%%

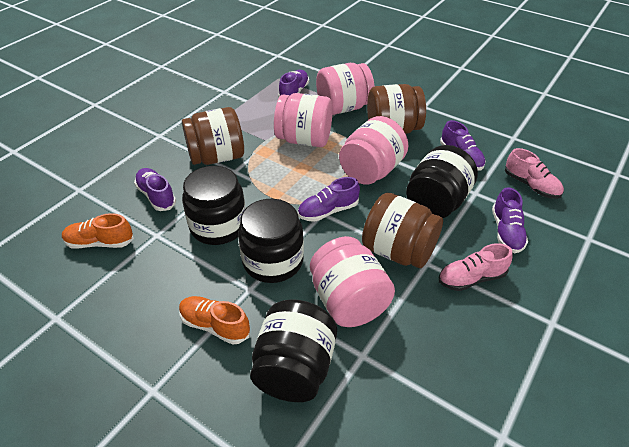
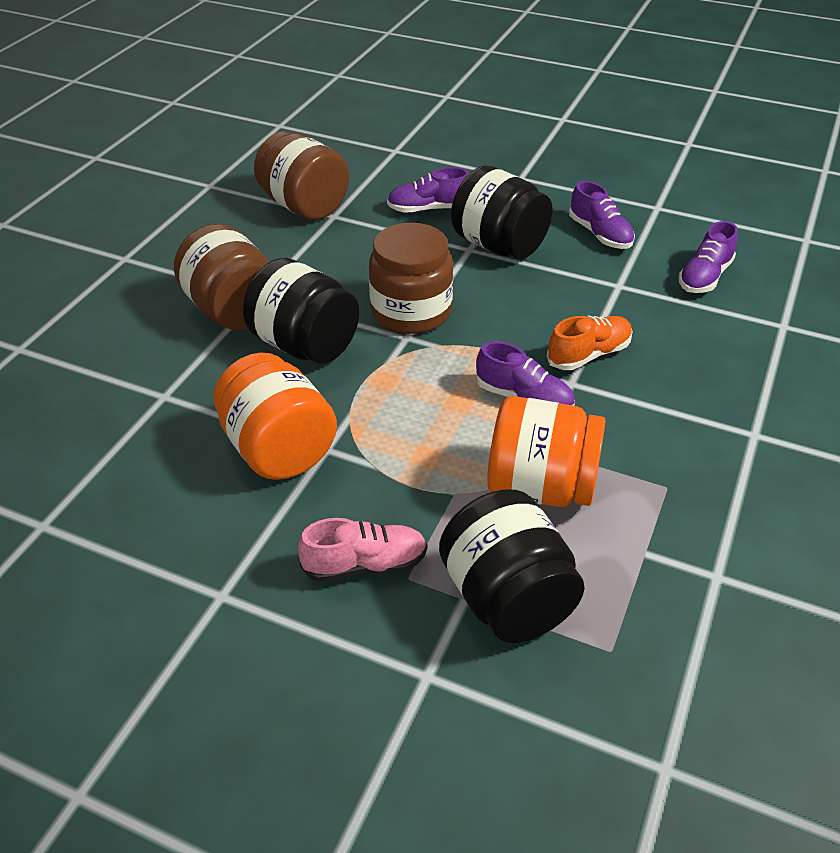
black jar: 4 -> 3
orange jar: 0 -> 2
orange shoe: 2 -> 1
pink jar: 4 -> 0
pink shoe: 2 -> 1
purple shoe: 5 -> 4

%%

Without the pictures, write out the entire listing exactly.

black jar: 4 -> 3
orange jar: 0 -> 2
orange shoe: 2 -> 1
pink jar: 4 -> 0
pink shoe: 2 -> 1
purple shoe: 5 -> 4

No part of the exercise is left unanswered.